*Exercise objective:*
Copy out, exactly, the first line of the entries below and every line after it through the one containing "R101: none -> 120k (N022, N032)".

[Version difference data]

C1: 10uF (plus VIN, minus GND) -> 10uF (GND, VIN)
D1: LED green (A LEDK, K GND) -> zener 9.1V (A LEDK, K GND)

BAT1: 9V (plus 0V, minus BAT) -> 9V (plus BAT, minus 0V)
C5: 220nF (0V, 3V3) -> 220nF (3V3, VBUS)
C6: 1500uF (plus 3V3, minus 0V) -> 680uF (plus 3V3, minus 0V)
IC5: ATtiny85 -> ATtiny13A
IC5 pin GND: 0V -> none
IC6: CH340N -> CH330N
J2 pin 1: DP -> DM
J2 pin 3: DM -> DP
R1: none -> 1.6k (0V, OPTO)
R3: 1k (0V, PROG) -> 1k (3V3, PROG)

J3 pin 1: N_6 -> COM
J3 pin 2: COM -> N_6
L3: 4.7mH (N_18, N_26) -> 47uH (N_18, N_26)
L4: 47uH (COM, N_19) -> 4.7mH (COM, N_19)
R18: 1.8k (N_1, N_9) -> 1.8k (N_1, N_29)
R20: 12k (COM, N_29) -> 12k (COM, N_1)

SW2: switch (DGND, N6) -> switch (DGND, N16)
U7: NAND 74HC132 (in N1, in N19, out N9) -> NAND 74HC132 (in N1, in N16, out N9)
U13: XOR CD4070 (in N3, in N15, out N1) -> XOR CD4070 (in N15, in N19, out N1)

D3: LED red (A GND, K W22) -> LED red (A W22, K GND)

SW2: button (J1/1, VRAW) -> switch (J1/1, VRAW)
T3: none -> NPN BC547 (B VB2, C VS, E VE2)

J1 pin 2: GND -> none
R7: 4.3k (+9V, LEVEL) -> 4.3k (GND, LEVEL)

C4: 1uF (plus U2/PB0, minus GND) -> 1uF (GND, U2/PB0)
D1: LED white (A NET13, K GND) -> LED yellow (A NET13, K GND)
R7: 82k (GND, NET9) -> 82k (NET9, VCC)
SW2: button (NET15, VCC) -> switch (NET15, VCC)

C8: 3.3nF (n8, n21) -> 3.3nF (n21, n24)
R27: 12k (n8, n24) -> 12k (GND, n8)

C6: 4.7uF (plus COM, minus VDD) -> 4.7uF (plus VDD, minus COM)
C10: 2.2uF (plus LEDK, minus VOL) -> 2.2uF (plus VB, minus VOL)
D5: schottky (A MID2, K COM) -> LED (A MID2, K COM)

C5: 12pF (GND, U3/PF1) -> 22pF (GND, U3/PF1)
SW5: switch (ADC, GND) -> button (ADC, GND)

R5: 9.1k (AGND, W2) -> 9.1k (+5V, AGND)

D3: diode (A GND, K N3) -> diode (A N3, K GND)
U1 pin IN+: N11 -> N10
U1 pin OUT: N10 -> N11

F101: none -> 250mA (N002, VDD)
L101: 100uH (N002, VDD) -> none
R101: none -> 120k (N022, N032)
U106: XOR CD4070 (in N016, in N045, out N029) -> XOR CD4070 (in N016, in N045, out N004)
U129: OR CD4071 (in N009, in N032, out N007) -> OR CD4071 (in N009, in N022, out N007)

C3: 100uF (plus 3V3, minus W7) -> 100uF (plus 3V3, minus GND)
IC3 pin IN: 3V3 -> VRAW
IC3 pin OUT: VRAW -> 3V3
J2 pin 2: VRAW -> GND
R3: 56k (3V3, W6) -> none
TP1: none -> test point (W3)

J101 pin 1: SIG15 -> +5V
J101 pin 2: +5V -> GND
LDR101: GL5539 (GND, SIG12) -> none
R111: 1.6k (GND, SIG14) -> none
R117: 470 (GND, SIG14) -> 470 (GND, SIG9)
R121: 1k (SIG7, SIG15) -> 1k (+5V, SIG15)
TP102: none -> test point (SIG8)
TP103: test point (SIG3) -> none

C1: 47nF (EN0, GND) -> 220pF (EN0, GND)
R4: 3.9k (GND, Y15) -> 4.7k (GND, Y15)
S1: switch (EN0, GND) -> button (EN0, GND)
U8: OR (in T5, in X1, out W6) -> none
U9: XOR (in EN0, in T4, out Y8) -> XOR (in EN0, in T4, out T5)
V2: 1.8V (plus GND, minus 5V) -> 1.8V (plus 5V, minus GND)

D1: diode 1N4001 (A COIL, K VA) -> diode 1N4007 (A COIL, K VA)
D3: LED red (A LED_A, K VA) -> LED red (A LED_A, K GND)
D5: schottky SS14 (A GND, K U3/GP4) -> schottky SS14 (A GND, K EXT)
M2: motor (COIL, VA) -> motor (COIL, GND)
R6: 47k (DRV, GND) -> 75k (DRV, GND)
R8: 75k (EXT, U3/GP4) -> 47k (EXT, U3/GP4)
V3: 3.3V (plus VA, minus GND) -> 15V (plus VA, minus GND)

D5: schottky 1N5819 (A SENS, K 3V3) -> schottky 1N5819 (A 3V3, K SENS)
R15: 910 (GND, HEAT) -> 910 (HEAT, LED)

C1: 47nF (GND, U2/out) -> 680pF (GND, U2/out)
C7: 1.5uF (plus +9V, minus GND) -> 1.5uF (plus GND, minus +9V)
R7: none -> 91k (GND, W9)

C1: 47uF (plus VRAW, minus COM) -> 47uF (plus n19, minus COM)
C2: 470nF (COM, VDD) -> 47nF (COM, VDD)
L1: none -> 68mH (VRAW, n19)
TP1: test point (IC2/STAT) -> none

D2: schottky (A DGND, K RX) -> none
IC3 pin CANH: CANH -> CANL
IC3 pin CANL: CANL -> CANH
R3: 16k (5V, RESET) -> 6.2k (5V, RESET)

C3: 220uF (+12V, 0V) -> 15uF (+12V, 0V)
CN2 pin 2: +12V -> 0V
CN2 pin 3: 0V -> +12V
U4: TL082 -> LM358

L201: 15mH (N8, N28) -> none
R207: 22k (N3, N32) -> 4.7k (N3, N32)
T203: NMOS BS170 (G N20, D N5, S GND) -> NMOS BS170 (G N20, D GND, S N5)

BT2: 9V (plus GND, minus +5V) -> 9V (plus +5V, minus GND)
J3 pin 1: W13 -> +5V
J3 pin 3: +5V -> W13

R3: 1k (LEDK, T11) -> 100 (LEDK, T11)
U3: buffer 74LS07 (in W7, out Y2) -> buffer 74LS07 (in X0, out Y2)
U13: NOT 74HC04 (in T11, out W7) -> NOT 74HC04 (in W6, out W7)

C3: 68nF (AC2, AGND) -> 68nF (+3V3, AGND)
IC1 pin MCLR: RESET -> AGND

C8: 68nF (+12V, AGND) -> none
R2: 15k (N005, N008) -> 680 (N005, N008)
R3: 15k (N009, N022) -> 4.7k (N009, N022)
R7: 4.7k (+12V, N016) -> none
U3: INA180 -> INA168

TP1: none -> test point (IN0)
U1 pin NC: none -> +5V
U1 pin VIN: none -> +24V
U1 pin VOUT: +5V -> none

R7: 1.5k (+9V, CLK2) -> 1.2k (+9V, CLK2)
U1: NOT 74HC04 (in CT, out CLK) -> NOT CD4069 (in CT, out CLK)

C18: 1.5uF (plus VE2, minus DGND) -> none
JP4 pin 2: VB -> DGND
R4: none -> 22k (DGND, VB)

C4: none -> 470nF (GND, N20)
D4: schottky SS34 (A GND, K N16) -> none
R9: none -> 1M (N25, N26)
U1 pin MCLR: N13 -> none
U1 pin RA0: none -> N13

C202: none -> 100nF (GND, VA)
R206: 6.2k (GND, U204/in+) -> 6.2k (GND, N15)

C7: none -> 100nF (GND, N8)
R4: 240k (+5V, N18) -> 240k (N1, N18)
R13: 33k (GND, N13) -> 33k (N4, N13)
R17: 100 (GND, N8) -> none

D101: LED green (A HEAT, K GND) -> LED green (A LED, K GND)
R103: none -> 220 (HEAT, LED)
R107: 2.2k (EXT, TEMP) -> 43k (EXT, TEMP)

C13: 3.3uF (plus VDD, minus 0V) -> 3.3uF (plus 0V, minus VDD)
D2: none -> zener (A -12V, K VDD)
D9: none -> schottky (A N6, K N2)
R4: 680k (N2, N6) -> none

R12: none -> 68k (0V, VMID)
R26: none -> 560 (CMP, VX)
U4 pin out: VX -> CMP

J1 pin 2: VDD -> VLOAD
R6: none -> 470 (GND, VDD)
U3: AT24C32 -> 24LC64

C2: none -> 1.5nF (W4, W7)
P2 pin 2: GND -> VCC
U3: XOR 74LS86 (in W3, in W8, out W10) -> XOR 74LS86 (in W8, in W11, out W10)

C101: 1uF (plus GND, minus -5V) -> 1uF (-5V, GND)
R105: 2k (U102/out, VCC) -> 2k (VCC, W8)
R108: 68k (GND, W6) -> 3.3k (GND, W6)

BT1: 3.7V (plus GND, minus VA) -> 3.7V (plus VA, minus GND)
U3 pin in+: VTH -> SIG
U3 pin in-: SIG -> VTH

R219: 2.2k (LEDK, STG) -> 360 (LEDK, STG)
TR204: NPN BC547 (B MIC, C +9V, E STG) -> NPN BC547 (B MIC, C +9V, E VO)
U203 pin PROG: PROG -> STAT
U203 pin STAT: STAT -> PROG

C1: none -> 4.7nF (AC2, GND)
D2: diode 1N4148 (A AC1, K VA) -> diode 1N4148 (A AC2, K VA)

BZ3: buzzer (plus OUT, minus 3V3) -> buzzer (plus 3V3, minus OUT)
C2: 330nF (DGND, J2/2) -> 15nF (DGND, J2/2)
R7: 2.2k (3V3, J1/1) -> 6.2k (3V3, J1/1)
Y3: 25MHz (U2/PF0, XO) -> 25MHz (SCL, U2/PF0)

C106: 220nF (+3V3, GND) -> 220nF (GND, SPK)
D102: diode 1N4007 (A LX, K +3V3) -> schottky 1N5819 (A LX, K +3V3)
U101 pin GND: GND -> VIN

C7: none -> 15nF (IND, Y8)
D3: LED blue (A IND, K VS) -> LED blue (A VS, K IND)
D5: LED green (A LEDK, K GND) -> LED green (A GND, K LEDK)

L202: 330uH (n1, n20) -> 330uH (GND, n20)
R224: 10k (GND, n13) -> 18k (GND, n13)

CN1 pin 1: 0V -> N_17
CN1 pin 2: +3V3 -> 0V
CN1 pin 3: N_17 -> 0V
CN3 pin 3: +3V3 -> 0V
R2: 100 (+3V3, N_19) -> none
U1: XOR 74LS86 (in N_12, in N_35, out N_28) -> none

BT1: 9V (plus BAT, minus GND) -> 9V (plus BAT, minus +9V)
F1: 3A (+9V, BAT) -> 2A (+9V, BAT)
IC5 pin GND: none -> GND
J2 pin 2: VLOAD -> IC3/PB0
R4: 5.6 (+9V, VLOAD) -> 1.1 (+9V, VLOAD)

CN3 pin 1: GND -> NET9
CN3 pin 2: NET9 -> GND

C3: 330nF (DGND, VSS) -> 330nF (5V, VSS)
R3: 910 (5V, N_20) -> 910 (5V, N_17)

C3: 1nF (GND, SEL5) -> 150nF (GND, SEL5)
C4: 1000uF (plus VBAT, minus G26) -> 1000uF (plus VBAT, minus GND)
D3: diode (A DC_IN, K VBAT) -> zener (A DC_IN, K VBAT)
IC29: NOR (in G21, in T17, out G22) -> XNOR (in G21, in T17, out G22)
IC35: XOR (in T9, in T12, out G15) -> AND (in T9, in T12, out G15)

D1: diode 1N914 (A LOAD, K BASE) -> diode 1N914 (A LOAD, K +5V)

*Expected output:*
C1: 10uF (plus VIN, minus GND) -> 10uF (GND, VIN)
D1: LED green (A LEDK, K GND) -> zener 9.1V (A LEDK, K GND)

BAT1: 9V (plus 0V, minus BAT) -> 9V (plus BAT, minus 0V)
C5: 220nF (0V, 3V3) -> 220nF (3V3, VBUS)
C6: 1500uF (plus 3V3, minus 0V) -> 680uF (plus 3V3, minus 0V)
IC5: ATtiny85 -> ATtiny13A
IC5 pin GND: 0V -> none
IC6: CH340N -> CH330N
J2 pin 1: DP -> DM
J2 pin 3: DM -> DP
R1: none -> 1.6k (0V, OPTO)
R3: 1k (0V, PROG) -> 1k (3V3, PROG)

J3 pin 1: N_6 -> COM
J3 pin 2: COM -> N_6
L3: 4.7mH (N_18, N_26) -> 47uH (N_18, N_26)
L4: 47uH (COM, N_19) -> 4.7mH (COM, N_19)
R18: 1.8k (N_1, N_9) -> 1.8k (N_1, N_29)
R20: 12k (COM, N_29) -> 12k (COM, N_1)

SW2: switch (DGND, N6) -> switch (DGND, N16)
U7: NAND 74HC132 (in N1, in N19, out N9) -> NAND 74HC132 (in N1, in N16, out N9)
U13: XOR CD4070 (in N3, in N15, out N1) -> XOR CD4070 (in N15, in N19, out N1)

D3: LED red (A GND, K W22) -> LED red (A W22, K GND)

SW2: button (J1/1, VRAW) -> switch (J1/1, VRAW)
T3: none -> NPN BC547 (B VB2, C VS, E VE2)

J1 pin 2: GND -> none
R7: 4.3k (+9V, LEVEL) -> 4.3k (GND, LEVEL)

C4: 1uF (plus U2/PB0, minus GND) -> 1uF (GND, U2/PB0)
D1: LED white (A NET13, K GND) -> LED yellow (A NET13, K GND)
R7: 82k (GND, NET9) -> 82k (NET9, VCC)
SW2: button (NET15, VCC) -> switch (NET15, VCC)

C8: 3.3nF (n8, n21) -> 3.3nF (n21, n24)
R27: 12k (n8, n24) -> 12k (GND, n8)

C6: 4.7uF (plus COM, minus VDD) -> 4.7uF (plus VDD, minus COM)
C10: 2.2uF (plus LEDK, minus VOL) -> 2.2uF (plus VB, minus VOL)
D5: schottky (A MID2, K COM) -> LED (A MID2, K COM)

C5: 12pF (GND, U3/PF1) -> 22pF (GND, U3/PF1)
SW5: switch (ADC, GND) -> button (ADC, GND)

R5: 9.1k (AGND, W2) -> 9.1k (+5V, AGND)

D3: diode (A GND, K N3) -> diode (A N3, K GND)
U1 pin IN+: N11 -> N10
U1 pin OUT: N10 -> N11

F101: none -> 250mA (N002, VDD)
L101: 100uH (N002, VDD) -> none
R101: none -> 120k (N022, N032)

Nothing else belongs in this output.